Below are records; please set down exactly the lines from the first through the one containing "before: aqua_watering_can (1st from left)".

*** Opening of EXERCISE DATA ***

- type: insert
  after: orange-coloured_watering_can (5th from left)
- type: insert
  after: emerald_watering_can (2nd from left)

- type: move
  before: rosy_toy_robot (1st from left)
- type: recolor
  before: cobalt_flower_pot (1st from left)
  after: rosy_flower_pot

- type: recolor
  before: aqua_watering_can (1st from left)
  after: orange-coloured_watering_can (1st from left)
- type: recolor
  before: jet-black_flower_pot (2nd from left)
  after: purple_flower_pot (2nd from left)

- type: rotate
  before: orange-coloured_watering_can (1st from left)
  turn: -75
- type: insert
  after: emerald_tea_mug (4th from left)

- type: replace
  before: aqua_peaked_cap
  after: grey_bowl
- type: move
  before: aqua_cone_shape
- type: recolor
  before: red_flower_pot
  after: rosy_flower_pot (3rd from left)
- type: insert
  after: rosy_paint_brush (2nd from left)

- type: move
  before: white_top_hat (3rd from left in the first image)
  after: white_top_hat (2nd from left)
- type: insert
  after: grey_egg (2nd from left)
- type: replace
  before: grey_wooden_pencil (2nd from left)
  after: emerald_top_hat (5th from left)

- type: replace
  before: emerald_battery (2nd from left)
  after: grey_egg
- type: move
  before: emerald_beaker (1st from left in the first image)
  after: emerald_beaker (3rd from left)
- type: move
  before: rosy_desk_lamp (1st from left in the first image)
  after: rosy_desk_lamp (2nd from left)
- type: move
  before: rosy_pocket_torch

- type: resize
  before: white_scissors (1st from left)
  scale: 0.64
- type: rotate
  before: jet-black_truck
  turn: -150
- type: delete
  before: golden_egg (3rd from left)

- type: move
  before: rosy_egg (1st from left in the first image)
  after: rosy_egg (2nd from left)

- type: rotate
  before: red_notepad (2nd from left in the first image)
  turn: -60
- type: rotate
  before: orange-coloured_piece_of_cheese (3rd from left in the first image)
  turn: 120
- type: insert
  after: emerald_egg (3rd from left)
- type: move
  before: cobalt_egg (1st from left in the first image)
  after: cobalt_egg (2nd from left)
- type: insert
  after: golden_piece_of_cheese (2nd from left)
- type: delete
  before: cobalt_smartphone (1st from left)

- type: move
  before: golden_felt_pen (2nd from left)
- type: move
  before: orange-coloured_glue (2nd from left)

*** Close of EXERCISE DATA ***

FINISHED EXERCISE
- type: insert
  after: orange-coloured_watering_can (5th from left)
- type: insert
  after: emerald_watering_can (2nd from left)

- type: move
  before: rosy_toy_robot (1st from left)
- type: recolor
  before: cobalt_flower_pot (1st from left)
  after: rosy_flower_pot

- type: recolor
  before: aqua_watering_can (1st from left)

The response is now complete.